#### Goal of the exercise:
Only the lines from the one with "(614, 176) = (158, 415): green" to the end of the data below should be given again, exactly as written.

#### Dataset records:

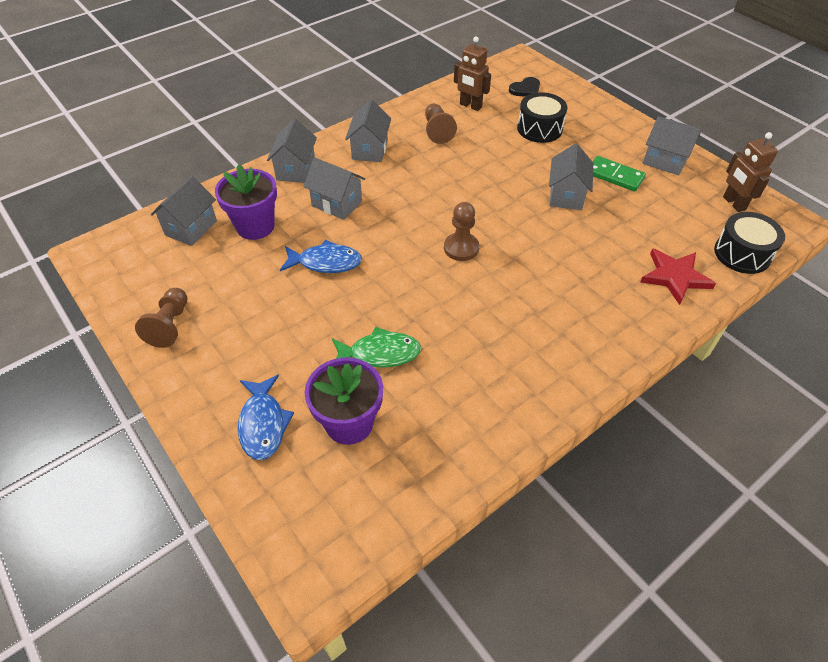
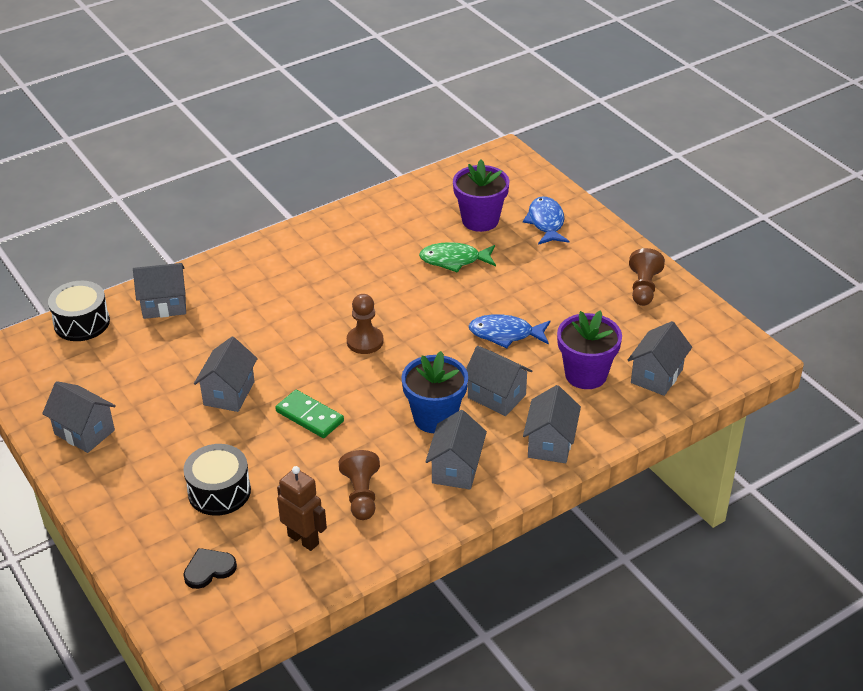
camera: 175 degrees left, 10 degrees down
(388, 184) = (435, 418): none -> blue flower pot
(614, 176) = (158, 415): green domino -> green domino (309, 416)
(674, 277) = (164, 305): red star -> grey house
(733, 203) = (45, 374): brown robot -> none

#### Expected answer:
(614, 176) = (158, 415): green domino -> green domino (309, 416)
(674, 277) = (164, 305): red star -> grey house
(733, 203) = (45, 374): brown robot -> none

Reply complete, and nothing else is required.